------ PROVIDED ENTRIES ------
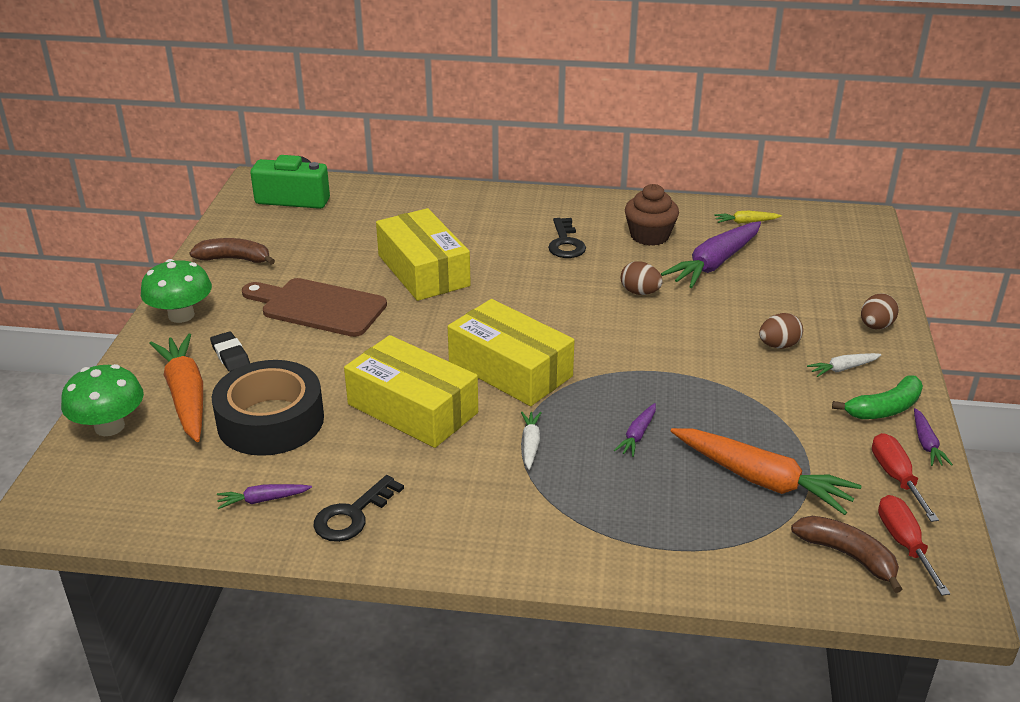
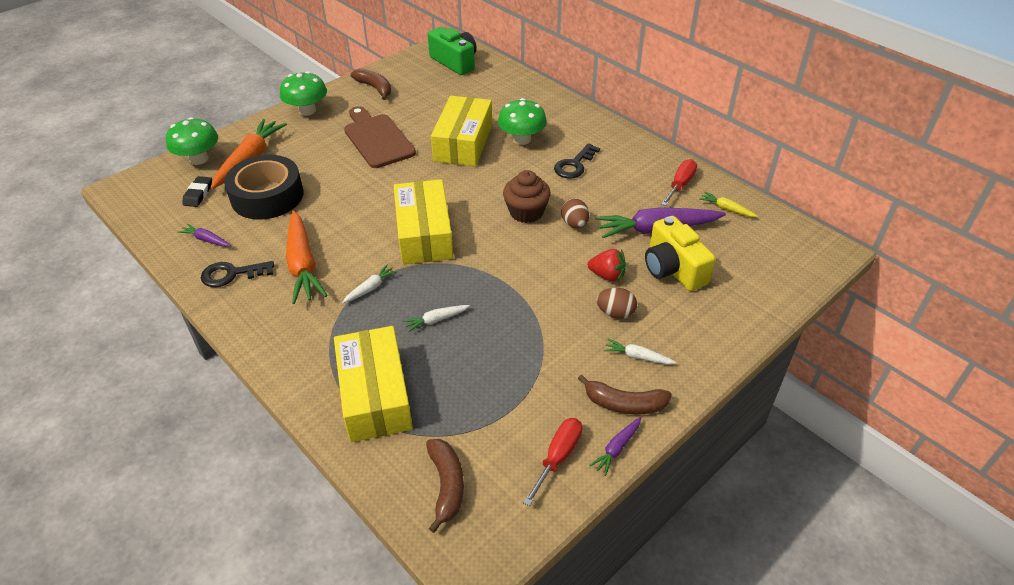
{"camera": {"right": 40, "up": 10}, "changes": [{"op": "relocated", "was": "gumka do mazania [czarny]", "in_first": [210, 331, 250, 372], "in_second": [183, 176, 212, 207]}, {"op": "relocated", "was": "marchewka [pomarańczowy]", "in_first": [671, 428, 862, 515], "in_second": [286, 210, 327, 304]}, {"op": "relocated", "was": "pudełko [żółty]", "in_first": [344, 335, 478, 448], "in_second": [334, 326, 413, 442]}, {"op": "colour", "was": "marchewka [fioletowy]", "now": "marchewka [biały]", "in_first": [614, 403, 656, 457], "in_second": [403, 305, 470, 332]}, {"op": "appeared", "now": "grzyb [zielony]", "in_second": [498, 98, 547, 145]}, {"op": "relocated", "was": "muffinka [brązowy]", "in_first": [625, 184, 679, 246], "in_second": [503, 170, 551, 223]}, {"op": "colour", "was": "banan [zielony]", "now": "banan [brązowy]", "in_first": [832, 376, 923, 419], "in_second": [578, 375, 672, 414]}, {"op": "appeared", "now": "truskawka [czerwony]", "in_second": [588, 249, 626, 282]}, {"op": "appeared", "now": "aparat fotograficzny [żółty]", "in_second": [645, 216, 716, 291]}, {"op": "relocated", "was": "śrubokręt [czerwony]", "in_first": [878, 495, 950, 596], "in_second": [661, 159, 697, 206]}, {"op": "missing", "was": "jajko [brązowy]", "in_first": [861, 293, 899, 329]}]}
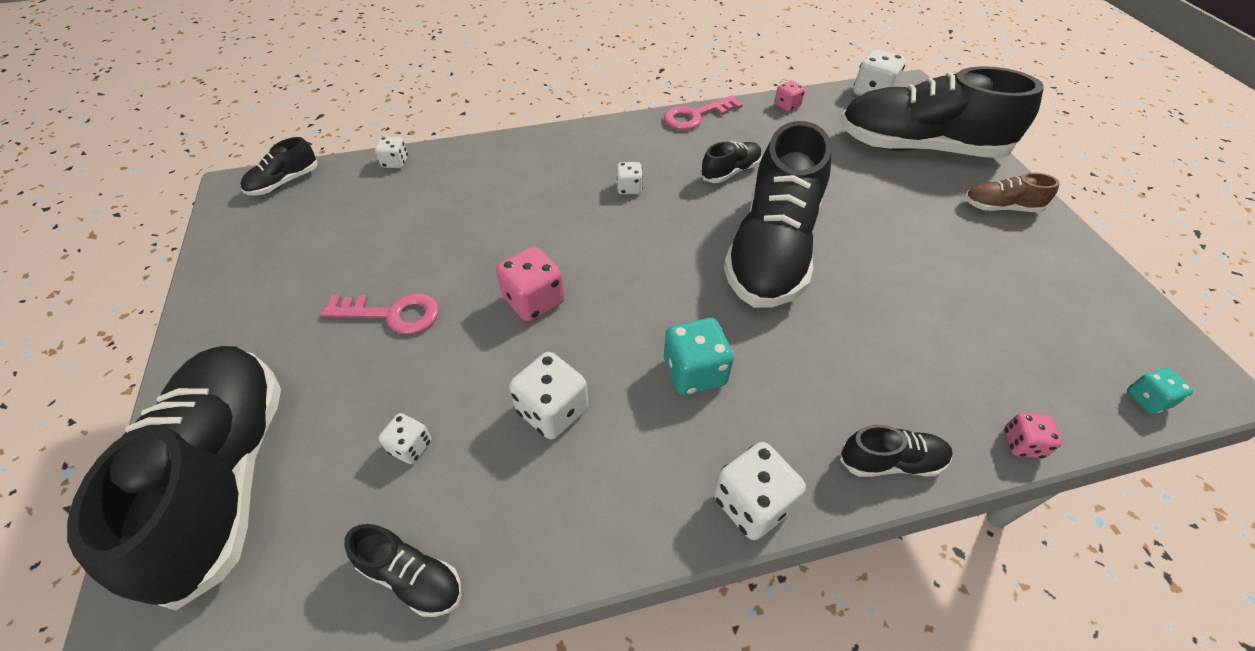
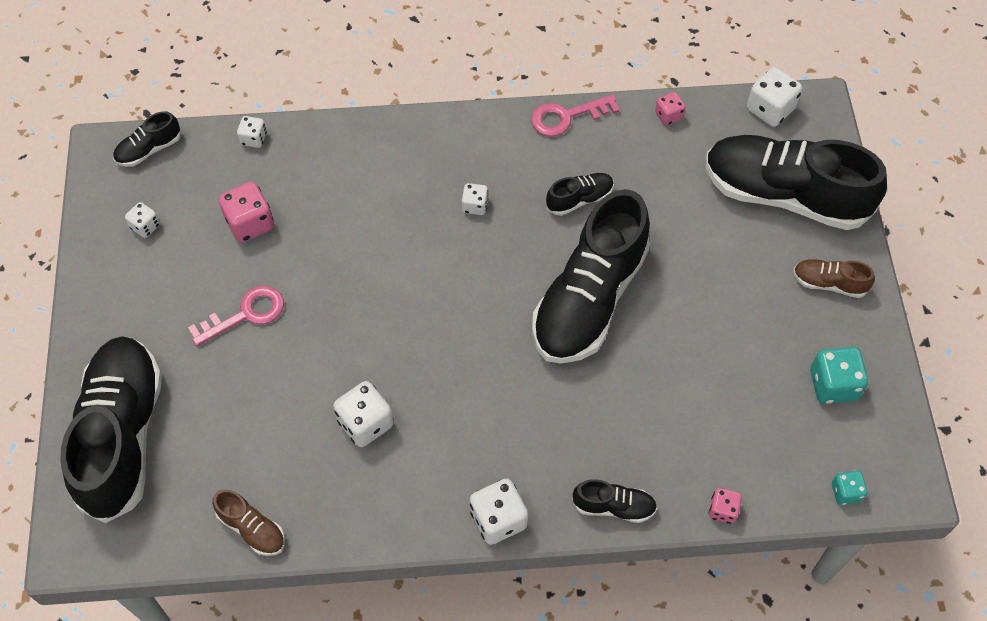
{"camera": {"right": 10, "up": 10}, "changes": [{"op": "relocated", "was": "kostka do gry [biały]", "in_first": [378, 413, 431, 464], "in_second": [125, 202, 160, 238]}, {"op": "spun", "was": "klucz [różowy]", "in_first": [321, 293, 439, 334], "in_second": [188, 285, 284, 346], "clockwise": -45}, {"op": "colour", "was": "but [czarny]", "now": "but [brązowy]", "in_first": [344, 524, 461, 617], "in_second": [212, 489, 285, 556]}, {"op": "relocated", "was": "kostka do gry [różowy]", "in_first": [496, 246, 565, 322], "in_second": [219, 182, 274, 242]}, {"op": "relocated", "was": "kostka do gry [turkusowy]", "in_first": [664, 318, 734, 395], "in_second": [810, 347, 869, 404]}]}
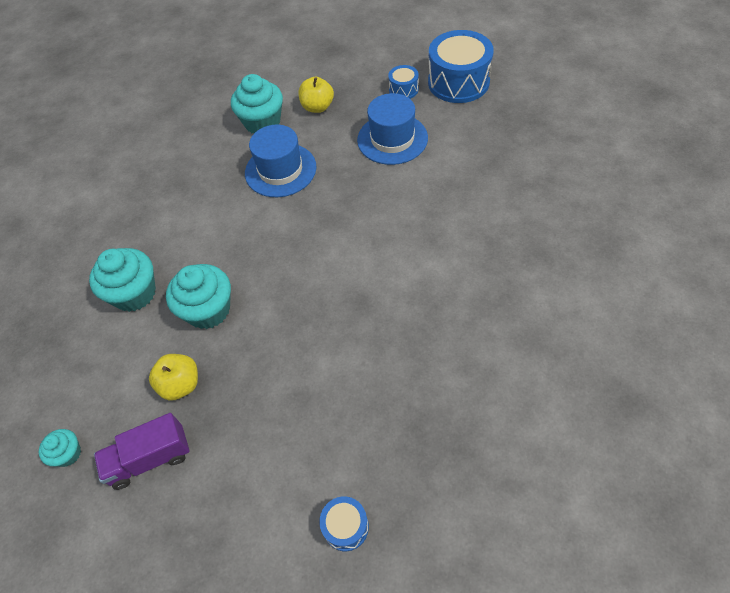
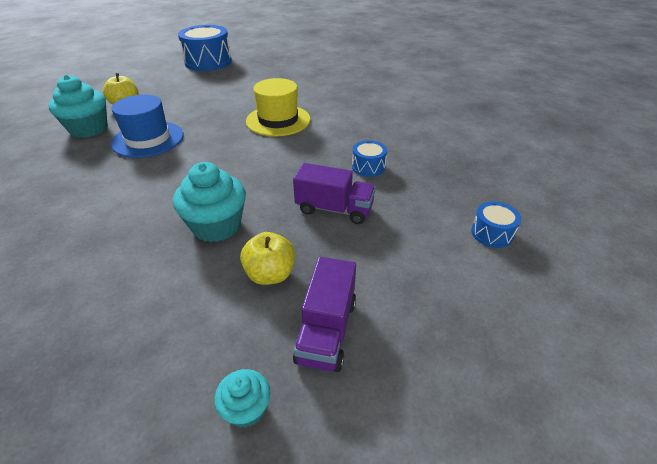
{"camera": {"right": -60, "up": -15}, "changes": [{"op": "appeared", "now": "kapelusz [żółty]", "in_second": [246, 78, 310, 136]}, {"op": "appeared", "now": "ciężarówka [fioletowy]", "in_second": [293, 163, 376, 224]}, {"op": "relocated", "was": "bęben [niebieski]", "in_first": [388, 65, 419, 99], "in_second": [352, 140, 387, 177]}, {"op": "missing", "was": "muffinka [turkusowy]", "in_first": [89, 248, 156, 312]}, {"op": "missing", "was": "kapelusz [niebieski]", "in_first": [357, 93, 428, 165]}]}
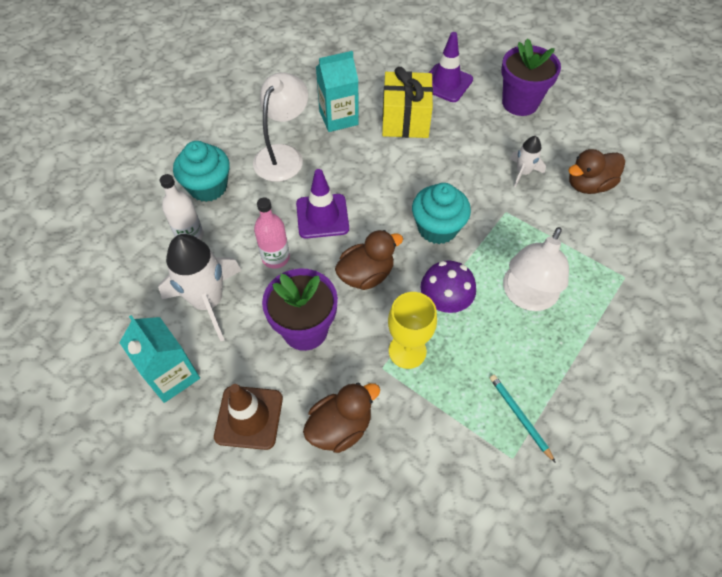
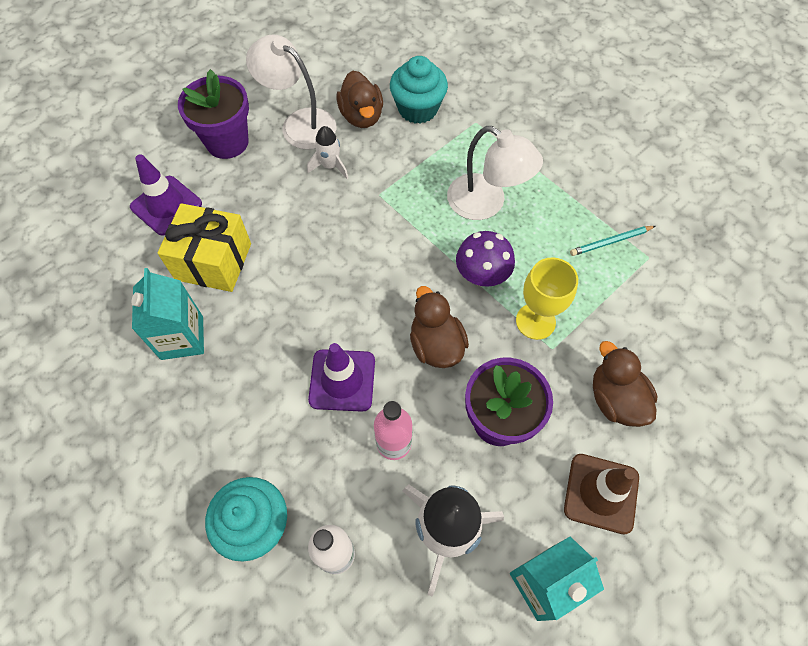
{"camera": {"right": -80, "up": 5}, "changes": [{"op": "relocated", "was": "lampka [biały]", "in_first": [253, 72, 308, 182], "in_second": [246, 35, 336, 150]}, {"op": "relocated", "was": "muffinka [turkusowy]", "in_first": [412, 183, 471, 244], "in_second": [390, 56, 448, 124]}]}
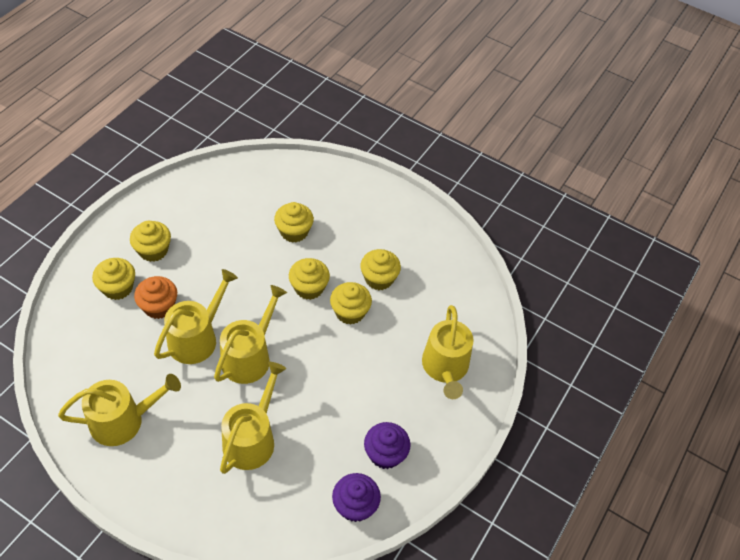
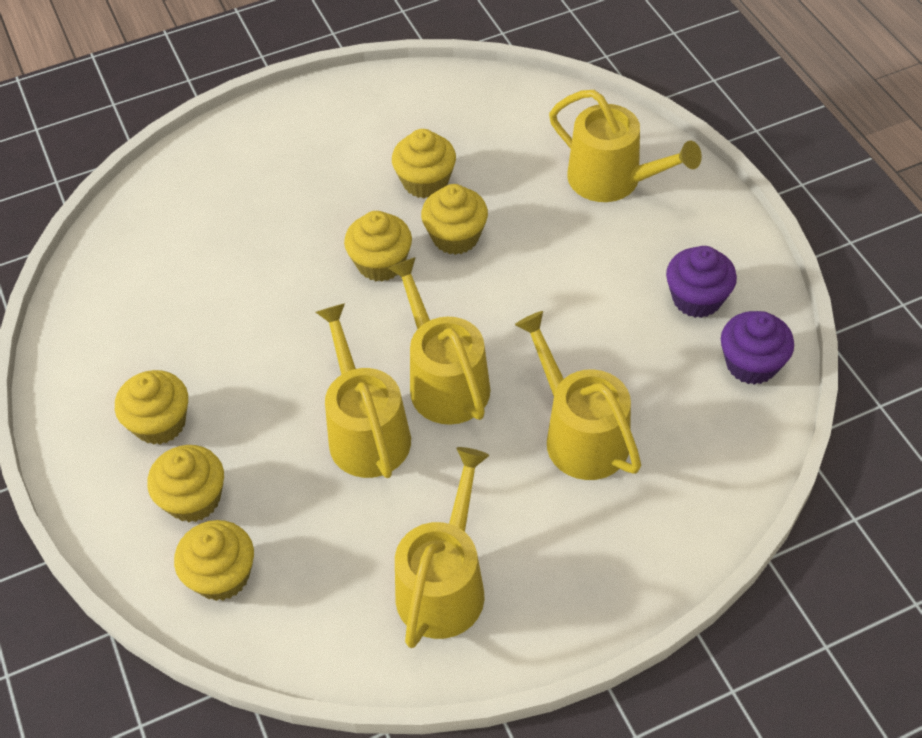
{"camera": {"right": -50, "up": 0}, "changes": [{"op": "relocated", "was": "muffinka [żółty]", "in_first": [274, 202, 314, 243], "in_second": [174, 520, 254, 601]}, {"op": "missing", "was": "muffinka [pomarańczowy]", "in_first": [134, 276, 177, 319]}]}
------
In the copy, include each entry exactly as written and none of the pictures.

■ **REPLY**:
{"camera": {"right": 40, "up": 10}, "changes": [{"op": "relocated", "was": "gumka do mazania [czarny]", "in_first": [210, 331, 250, 372], "in_second": [183, 176, 212, 207]}, {"op": "relocated", "was": "marchewka [pomarańczowy]", "in_first": [671, 428, 862, 515], "in_second": [286, 210, 327, 304]}, {"op": "relocated", "was": "pudełko [żółty]", "in_first": [344, 335, 478, 448], "in_second": [334, 326, 413, 442]}, {"op": "colour", "was": "marchewka [fioletowy]", "now": "marchewka [biały]", "in_first": [614, 403, 656, 457], "in_second": [403, 305, 470, 332]}, {"op": "appeared", "now": "grzyb [zielony]", "in_second": [498, 98, 547, 145]}, {"op": "relocated", "was": "muffinka [brązowy]", "in_first": [625, 184, 679, 246], "in_second": [503, 170, 551, 223]}, {"op": "colour", "was": "banan [zielony]", "now": "banan [brązowy]", "in_first": [832, 376, 923, 419], "in_second": [578, 375, 672, 414]}, {"op": "appeared", "now": "truskawka [czerwony]", "in_second": [588, 249, 626, 282]}, {"op": "appeared", "now": "aparat fotograficzny [żółty]", "in_second": [645, 216, 716, 291]}, {"op": "relocated", "was": "śrubokręt [czerwony]", "in_first": [878, 495, 950, 596], "in_second": [661, 159, 697, 206]}, {"op": "missing", "was": "jajko [brązowy]", "in_first": [861, 293, 899, 329]}]}
{"camera": {"right": 10, "up": 10}, "changes": [{"op": "relocated", "was": "kostka do gry [biały]", "in_first": [378, 413, 431, 464], "in_second": [125, 202, 160, 238]}, {"op": "spun", "was": "klucz [różowy]", "in_first": [321, 293, 439, 334], "in_second": [188, 285, 284, 346], "clockwise": -45}, {"op": "colour", "was": "but [czarny]", "now": "but [brązowy]", "in_first": [344, 524, 461, 617], "in_second": [212, 489, 285, 556]}, {"op": "relocated", "was": "kostka do gry [różowy]", "in_first": [496, 246, 565, 322], "in_second": [219, 182, 274, 242]}, {"op": "relocated", "was": "kostka do gry [turkusowy]", "in_first": [664, 318, 734, 395], "in_second": [810, 347, 869, 404]}]}
{"camera": {"right": -60, "up": -15}, "changes": [{"op": "appeared", "now": "kapelusz [żółty]", "in_second": [246, 78, 310, 136]}, {"op": "appeared", "now": "ciężarówka [fioletowy]", "in_second": [293, 163, 376, 224]}, {"op": "relocated", "was": "bęben [niebieski]", "in_first": [388, 65, 419, 99], "in_second": [352, 140, 387, 177]}, {"op": "missing", "was": "muffinka [turkusowy]", "in_first": [89, 248, 156, 312]}, {"op": "missing", "was": "kapelusz [niebieski]", "in_first": [357, 93, 428, 165]}]}
{"camera": {"right": -80, "up": 5}, "changes": [{"op": "relocated", "was": "lampka [biały]", "in_first": [253, 72, 308, 182], "in_second": [246, 35, 336, 150]}, {"op": "relocated", "was": "muffinka [turkusowy]", "in_first": [412, 183, 471, 244], "in_second": [390, 56, 448, 124]}]}
{"camera": {"right": -50, "up": 0}, "changes": [{"op": "relocated", "was": "muffinka [żółty]", "in_first": [274, 202, 314, 243], "in_second": [174, 520, 254, 601]}, {"op": "missing", "was": "muffinka [pomarańczowy]", "in_first": [134, 276, 177, 319]}]}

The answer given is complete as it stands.